[Data records]
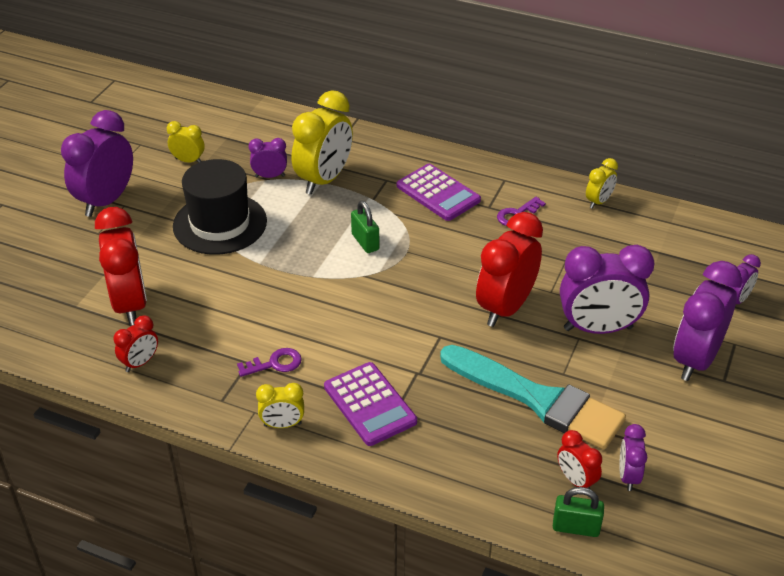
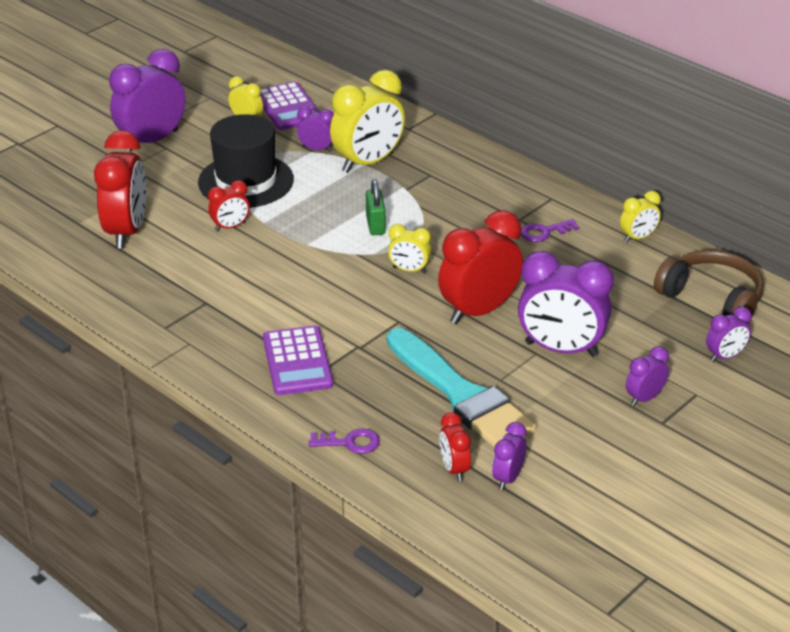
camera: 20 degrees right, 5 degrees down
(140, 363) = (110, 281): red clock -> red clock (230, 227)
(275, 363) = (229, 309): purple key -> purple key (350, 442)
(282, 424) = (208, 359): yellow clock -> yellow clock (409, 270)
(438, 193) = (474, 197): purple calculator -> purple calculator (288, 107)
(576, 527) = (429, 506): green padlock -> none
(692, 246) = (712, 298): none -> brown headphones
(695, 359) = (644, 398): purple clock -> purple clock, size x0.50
---
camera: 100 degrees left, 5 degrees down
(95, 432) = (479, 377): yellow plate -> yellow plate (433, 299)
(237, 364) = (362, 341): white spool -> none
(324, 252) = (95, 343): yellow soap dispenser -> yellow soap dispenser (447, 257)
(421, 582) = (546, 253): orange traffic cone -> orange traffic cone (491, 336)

_WHAT TO WORK ON:_ Retype only the stretch of lines above starting at the one with "(275, 363) = (229, 309): purple" and stopping at the one with "(695, 359) = (644, 398): purple", exactly as written, with both kept.

_WORKED SOLUTION:_
(275, 363) = (229, 309): purple key -> purple key (350, 442)
(282, 424) = (208, 359): yellow clock -> yellow clock (409, 270)
(438, 193) = (474, 197): purple calculator -> purple calculator (288, 107)
(576, 527) = (429, 506): green padlock -> none
(692, 246) = (712, 298): none -> brown headphones
(695, 359) = (644, 398): purple clock -> purple clock, size x0.50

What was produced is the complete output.